## Directions for this task
For each line of the listing that holds "plus", show the full line.

- - - -

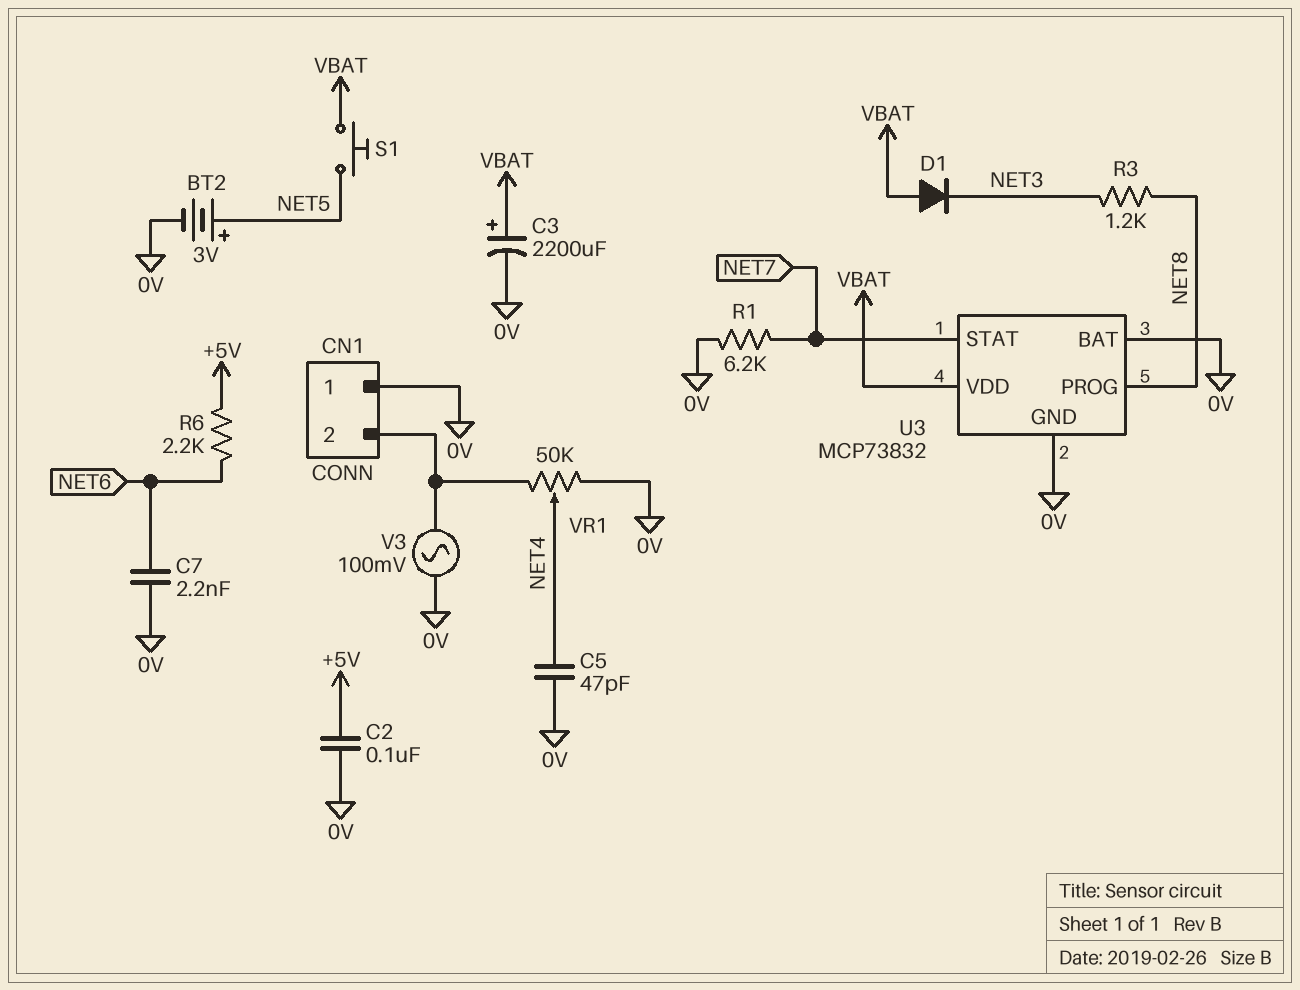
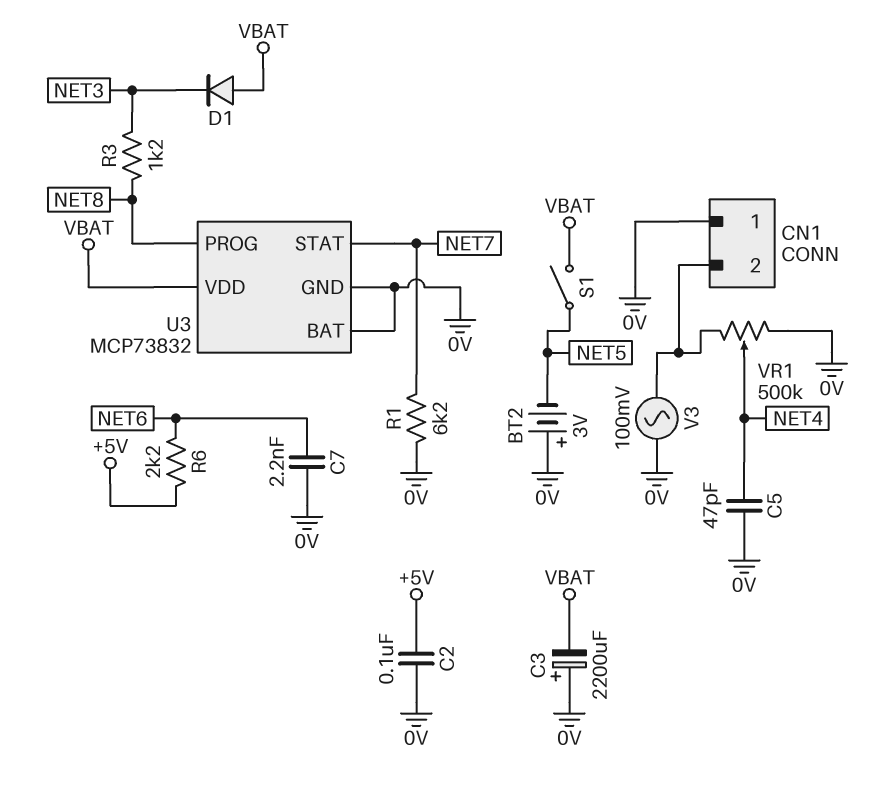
BT2: 3V (plus NET5, minus 0V) -> 3V (plus 0V, minus NET5)
C3: 2200uF (plus VBAT, minus 0V) -> 2200uF (plus 0V, minus VBAT)
S1: button (NET5, VBAT) -> switch (NET5, VBAT)
VR1: 50k (0V, CN1/2, wiper NET4) -> 500k (0V, CN1/2, wiper NET4)

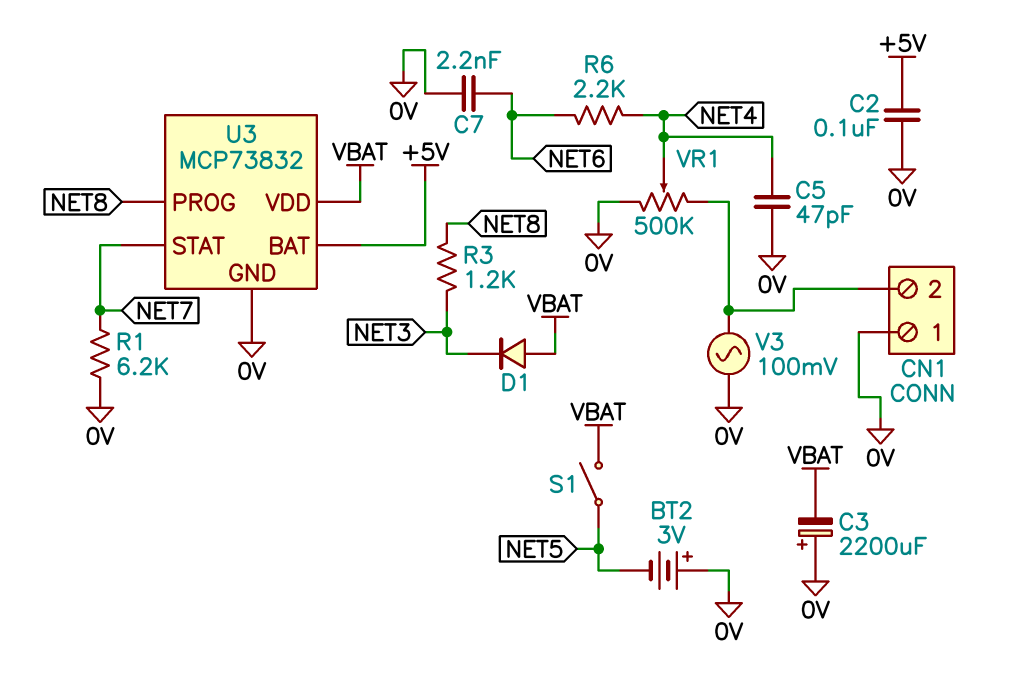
R6: 2.2k (+5V, NET6) -> 2.2k (NET4, NET6)
U3 pin BAT: 0V -> +5V

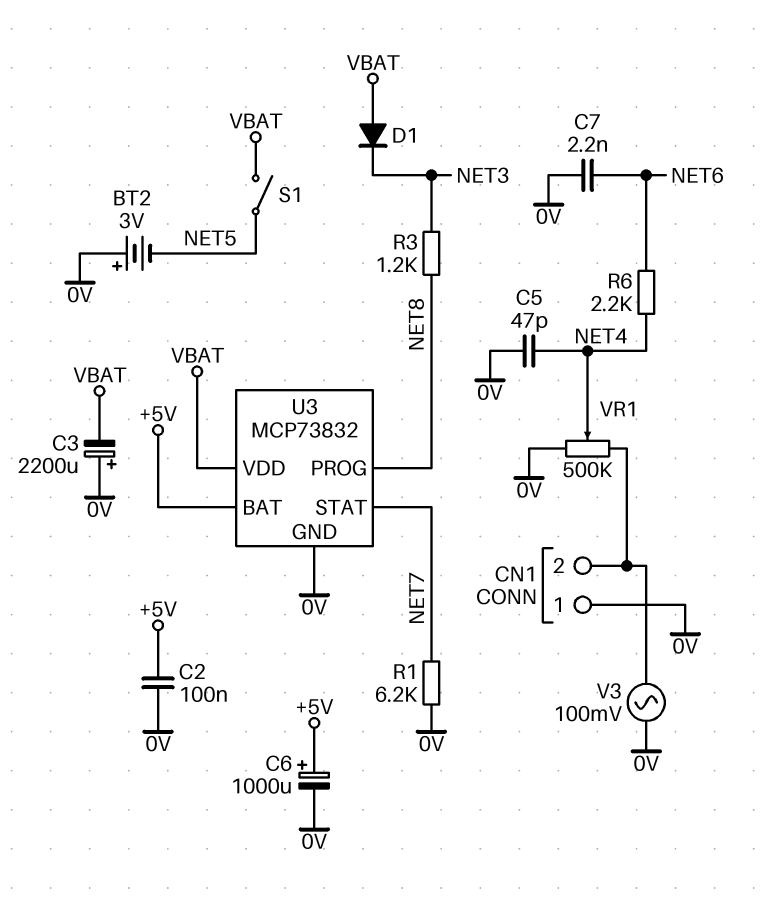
C6: none -> 1000uF (plus +5V, minus 0V)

- - - -

## Completed task
BT2: 3V (plus NET5, minus 0V) -> 3V (plus 0V, minus NET5)
C3: 2200uF (plus VBAT, minus 0V) -> 2200uF (plus 0V, minus VBAT)
C6: none -> 1000uF (plus +5V, minus 0V)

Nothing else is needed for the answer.